[Recorded data]
--- Begin ---

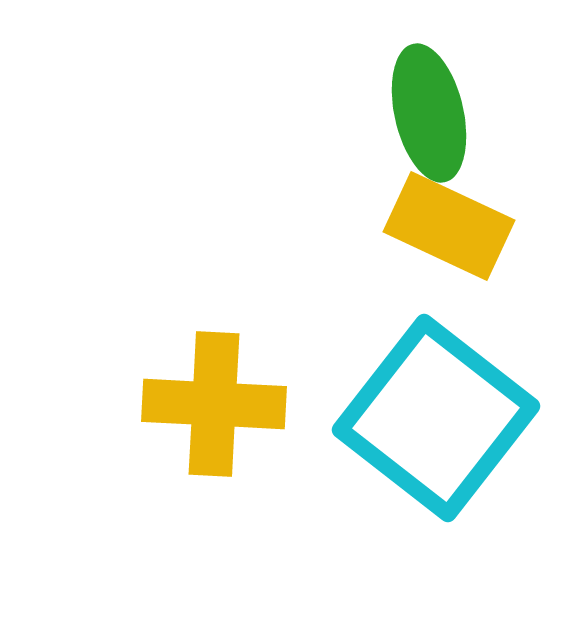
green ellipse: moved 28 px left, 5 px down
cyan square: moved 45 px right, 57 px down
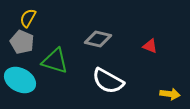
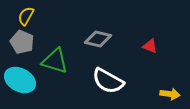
yellow semicircle: moved 2 px left, 2 px up
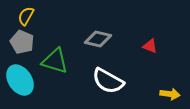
cyan ellipse: rotated 28 degrees clockwise
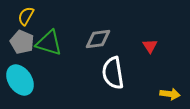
gray diamond: rotated 20 degrees counterclockwise
red triangle: rotated 35 degrees clockwise
green triangle: moved 6 px left, 18 px up
white semicircle: moved 5 px right, 8 px up; rotated 52 degrees clockwise
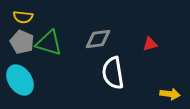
yellow semicircle: moved 3 px left, 1 px down; rotated 114 degrees counterclockwise
red triangle: moved 2 px up; rotated 49 degrees clockwise
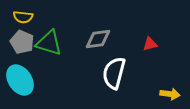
white semicircle: moved 1 px right; rotated 24 degrees clockwise
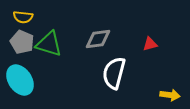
green triangle: moved 1 px down
yellow arrow: moved 1 px down
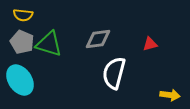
yellow semicircle: moved 2 px up
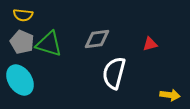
gray diamond: moved 1 px left
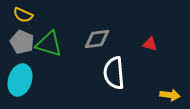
yellow semicircle: rotated 18 degrees clockwise
red triangle: rotated 28 degrees clockwise
white semicircle: rotated 20 degrees counterclockwise
cyan ellipse: rotated 52 degrees clockwise
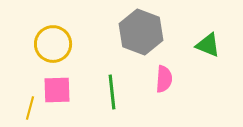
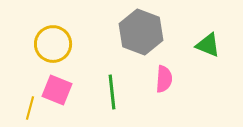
pink square: rotated 24 degrees clockwise
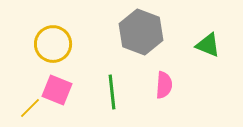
pink semicircle: moved 6 px down
yellow line: rotated 30 degrees clockwise
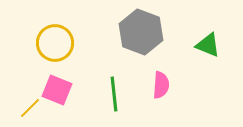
yellow circle: moved 2 px right, 1 px up
pink semicircle: moved 3 px left
green line: moved 2 px right, 2 px down
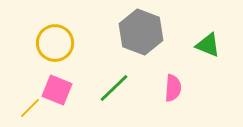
pink semicircle: moved 12 px right, 3 px down
green line: moved 6 px up; rotated 52 degrees clockwise
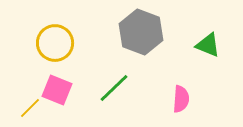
pink semicircle: moved 8 px right, 11 px down
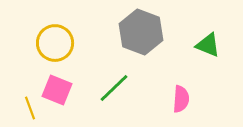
yellow line: rotated 65 degrees counterclockwise
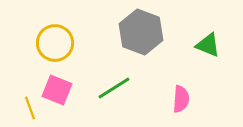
green line: rotated 12 degrees clockwise
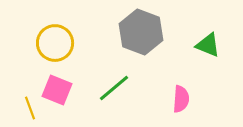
green line: rotated 8 degrees counterclockwise
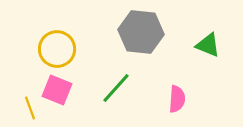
gray hexagon: rotated 15 degrees counterclockwise
yellow circle: moved 2 px right, 6 px down
green line: moved 2 px right; rotated 8 degrees counterclockwise
pink semicircle: moved 4 px left
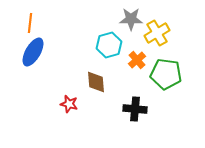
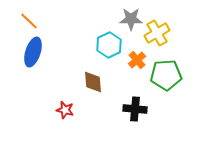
orange line: moved 1 px left, 2 px up; rotated 54 degrees counterclockwise
cyan hexagon: rotated 10 degrees counterclockwise
blue ellipse: rotated 12 degrees counterclockwise
green pentagon: moved 1 px down; rotated 12 degrees counterclockwise
brown diamond: moved 3 px left
red star: moved 4 px left, 6 px down
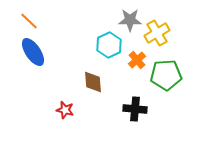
gray star: moved 1 px left, 1 px down
blue ellipse: rotated 52 degrees counterclockwise
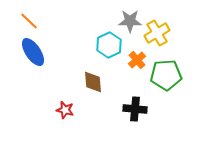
gray star: moved 1 px down
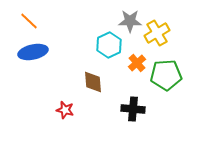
blue ellipse: rotated 68 degrees counterclockwise
orange cross: moved 3 px down
black cross: moved 2 px left
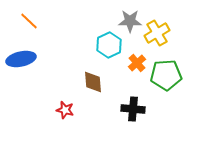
blue ellipse: moved 12 px left, 7 px down
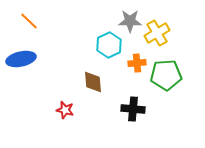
orange cross: rotated 36 degrees clockwise
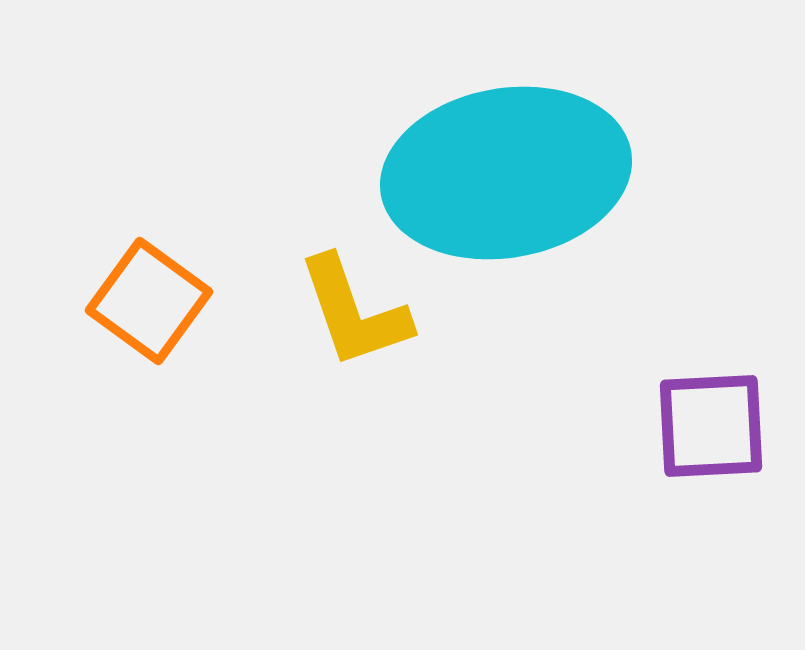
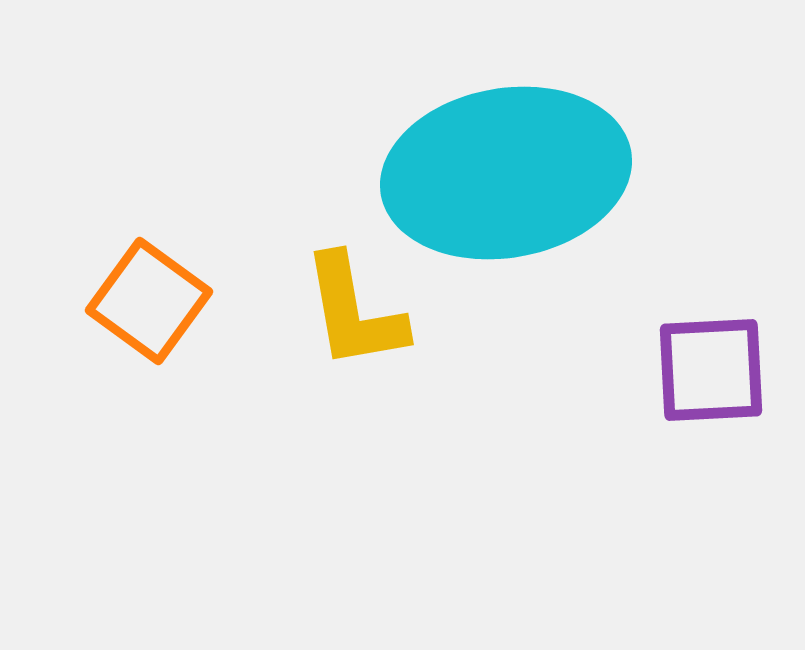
yellow L-shape: rotated 9 degrees clockwise
purple square: moved 56 px up
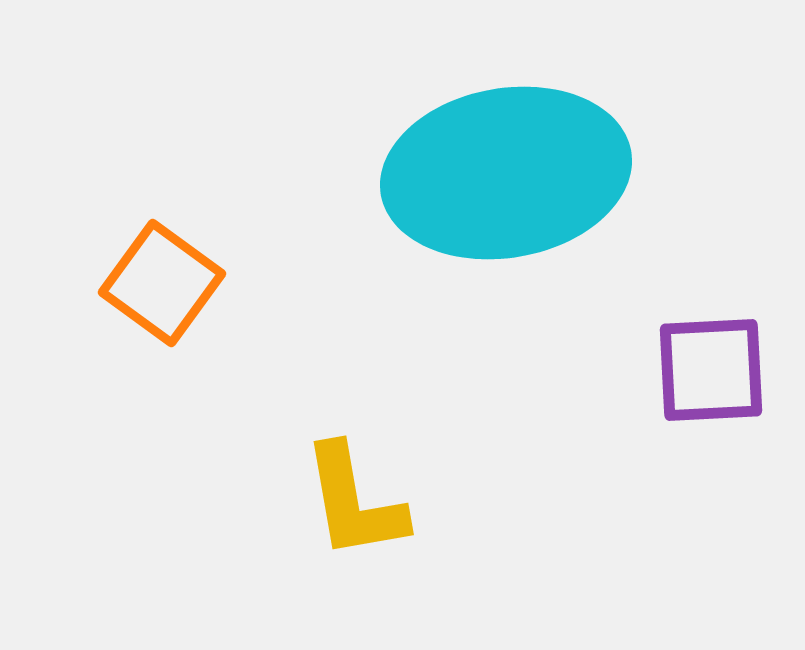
orange square: moved 13 px right, 18 px up
yellow L-shape: moved 190 px down
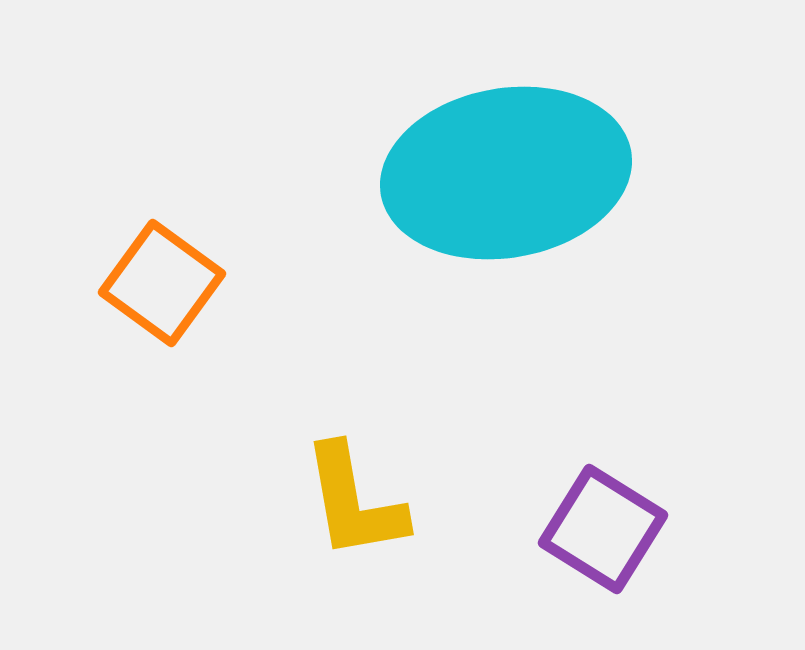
purple square: moved 108 px left, 159 px down; rotated 35 degrees clockwise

--- End ---

--- Problem requirements ---
In the part of the records that opens with the line containing "gray star: moved 1 px down" and runs through the end, substitute "orange plus sign" for every "orange cross", keeping everything else the same. Reproduce only that part, leaving out the picture lines.

--- Worked answer ---
gray star: moved 1 px down
blue ellipse: rotated 68 degrees counterclockwise
orange plus sign: moved 3 px down
black cross: moved 2 px left
blue ellipse: moved 12 px left, 7 px down
orange plus sign: rotated 36 degrees clockwise
yellow L-shape: rotated 9 degrees clockwise
purple square: moved 56 px up
orange square: moved 13 px right, 18 px up
yellow L-shape: moved 190 px down
purple square: moved 108 px left, 159 px down; rotated 35 degrees clockwise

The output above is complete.